* _WORK ITEM_
Every line of the records that holds the word "turquoise" should be copied out.

* _INFORMATION SUPPLIED_
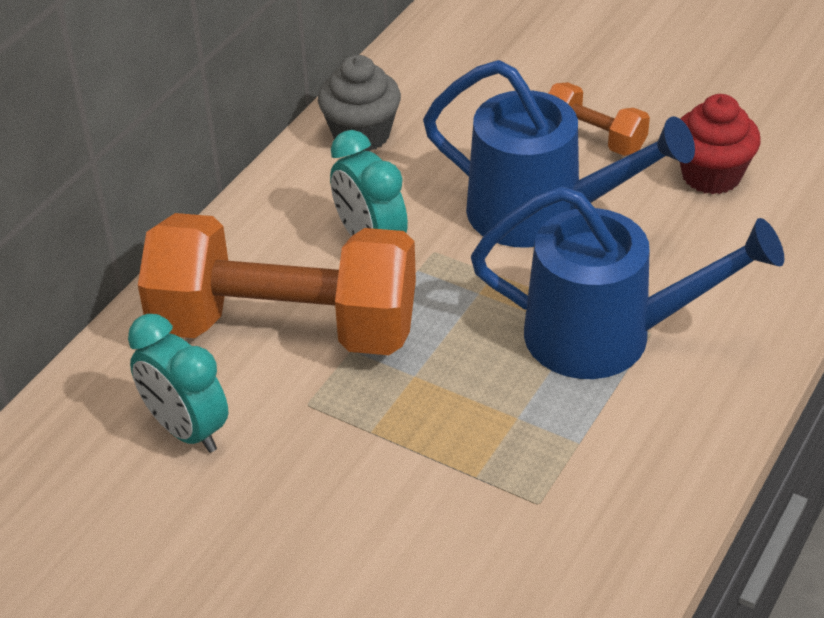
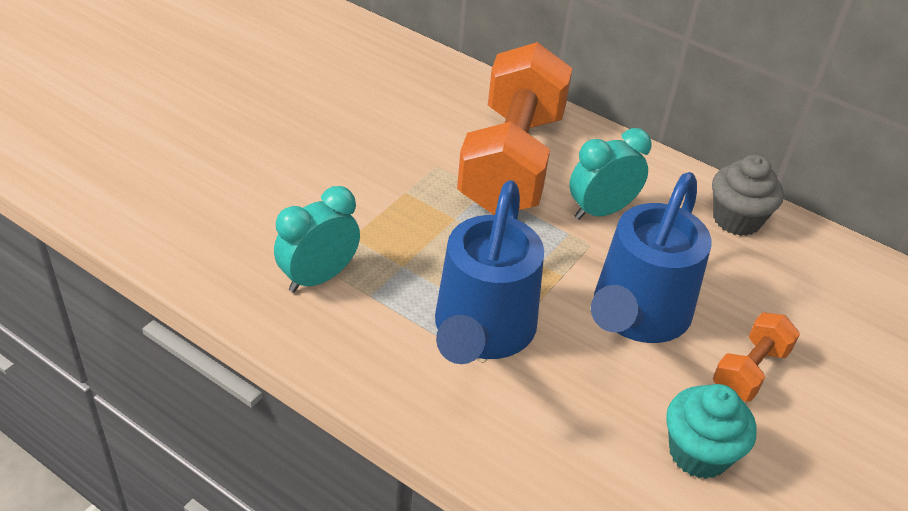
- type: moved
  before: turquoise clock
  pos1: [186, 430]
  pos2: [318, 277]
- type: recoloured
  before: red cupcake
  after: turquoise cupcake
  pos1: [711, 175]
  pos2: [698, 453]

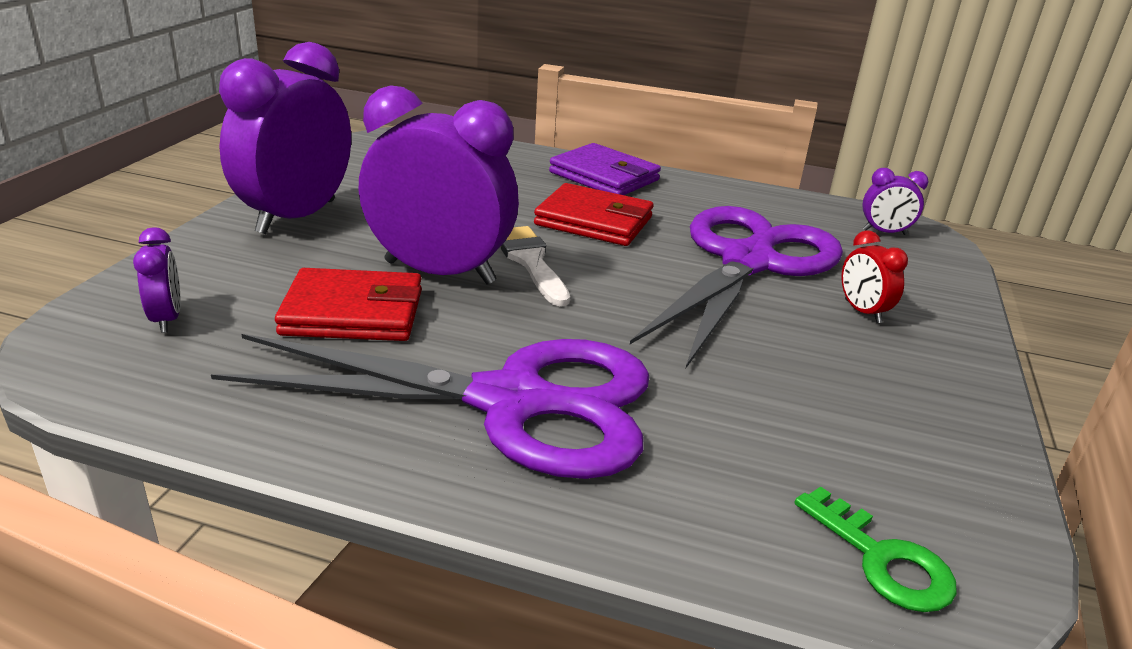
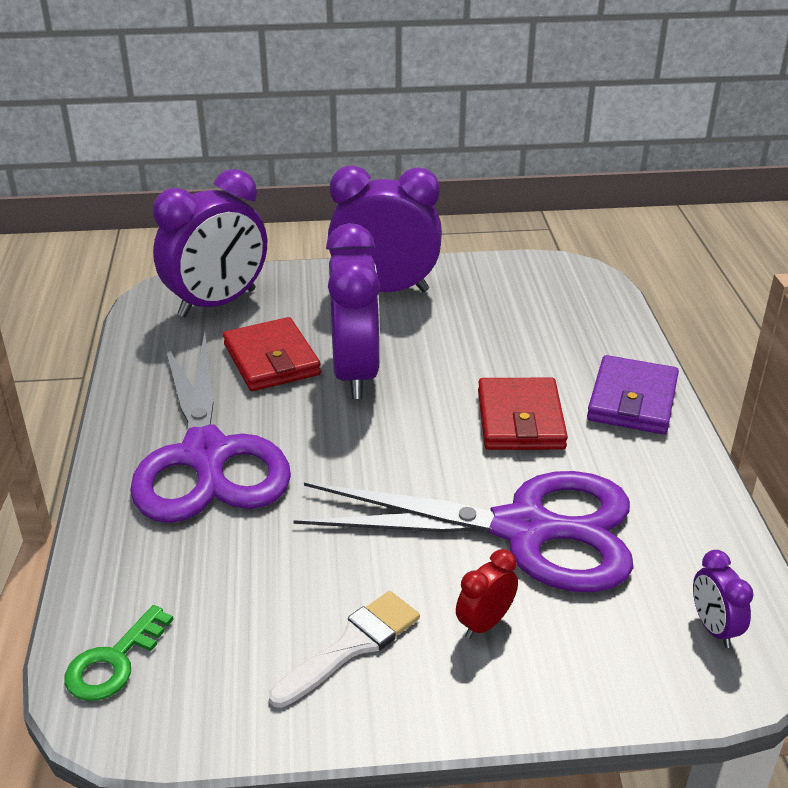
- type: resized
  before: purple clock
  pos1: [167, 319]
  pos2: [217, 303]
  scale: 2.29
- type: moved
  before: white brush
  pos1: [530, 261]
  pos2: [352, 645]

* _EXERCISE ANSWER_
  before: turquoise clock
  after: turquoise cupcake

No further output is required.